-------- INFORMATION GIVEN

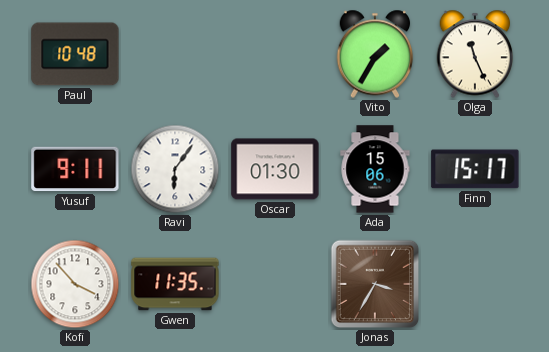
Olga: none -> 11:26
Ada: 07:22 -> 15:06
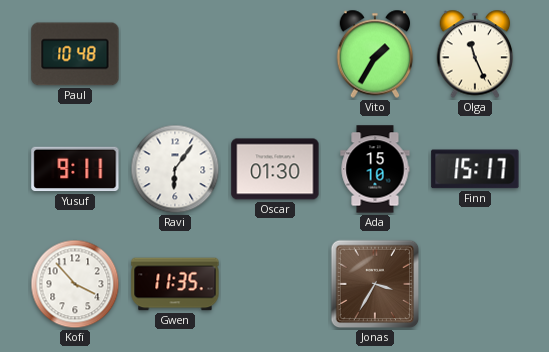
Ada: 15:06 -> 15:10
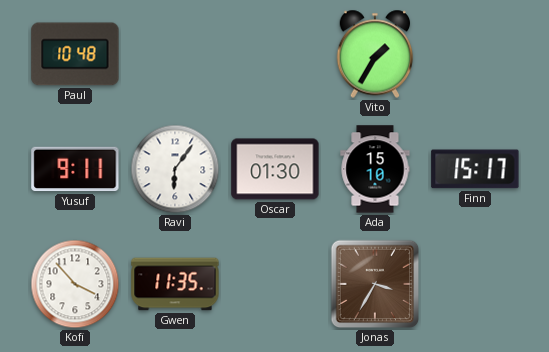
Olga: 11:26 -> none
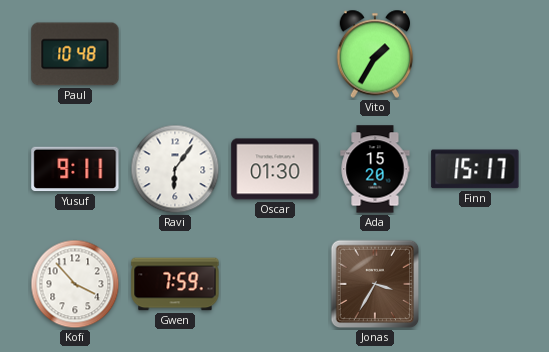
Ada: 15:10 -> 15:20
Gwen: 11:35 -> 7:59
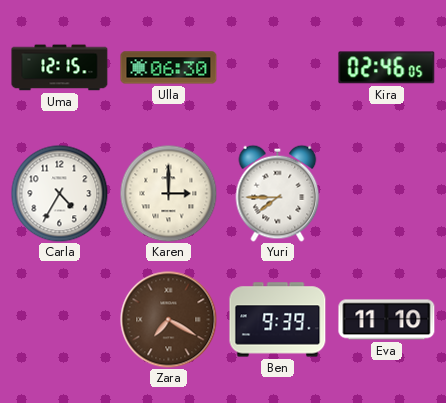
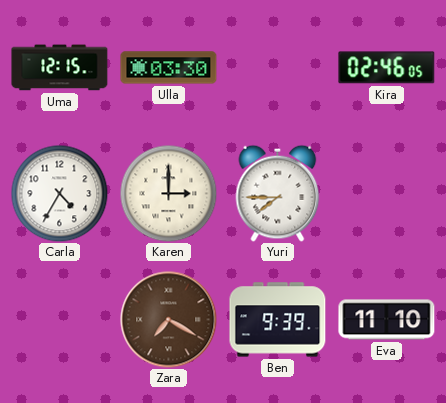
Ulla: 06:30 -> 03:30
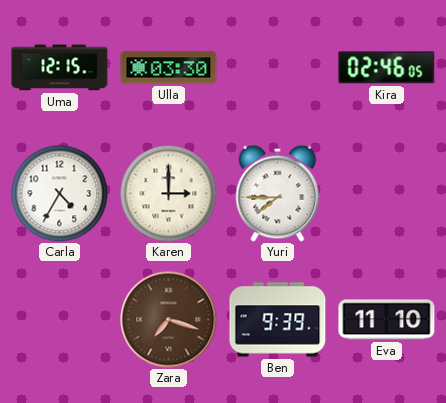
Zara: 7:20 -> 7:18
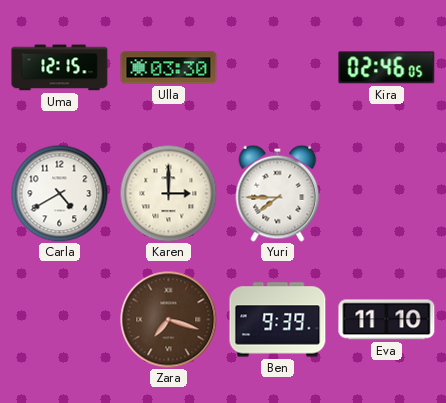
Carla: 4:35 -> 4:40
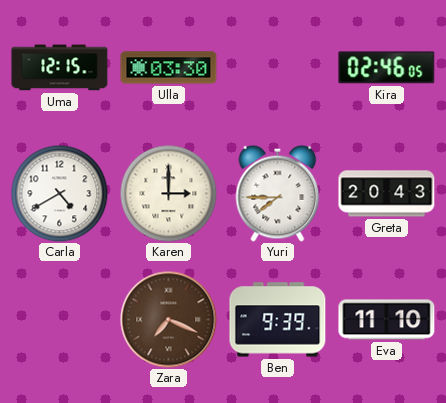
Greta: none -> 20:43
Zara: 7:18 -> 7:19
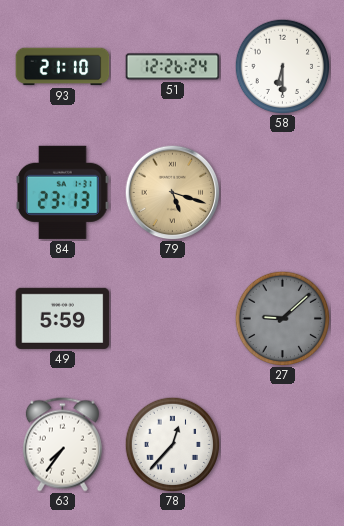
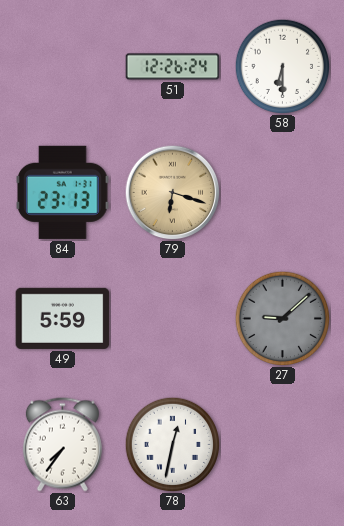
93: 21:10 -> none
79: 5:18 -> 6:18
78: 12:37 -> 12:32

----------------

* DIRECTIONS:
Rewrite the listing from the line containing "Ulla: 06:30 -> 03:30" through the end of the listing, inclusive, swapping "Zara" for "Nora" and keeping everything else the same. Omit the pictures from your answer.

* FULL SOLUTION:
Ulla: 06:30 -> 03:30
Nora: 7:20 -> 7:18
Carla: 4:35 -> 4:40
Greta: none -> 20:43
Nora: 7:18 -> 7:19
93: 21:10 -> none
79: 5:18 -> 6:18
78: 12:37 -> 12:32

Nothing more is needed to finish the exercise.